Material provided:

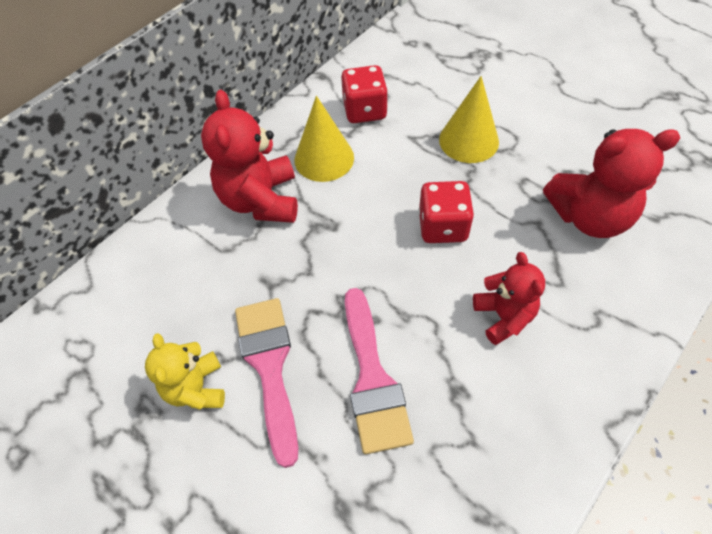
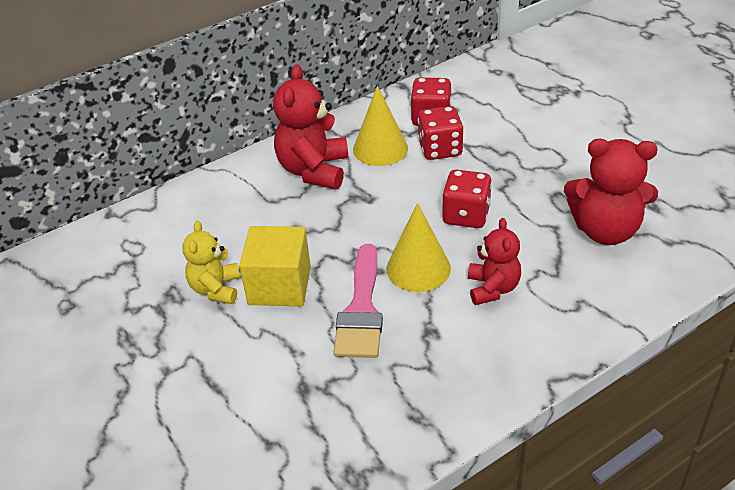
camera: 15 degrees right, 15 degrees down
(269, 366) = (279, 286): pink brush -> yellow cube
(387, 148) = (440, 149): none -> red dice
(468, 140) = (518, 155): yellow cone -> yellow cone (418, 268)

Task description:
Find the lines above that include the string "yellow" and copy them.

Reply to the exercise:
(269, 366) = (279, 286): pink brush -> yellow cube
(468, 140) = (518, 155): yellow cone -> yellow cone (418, 268)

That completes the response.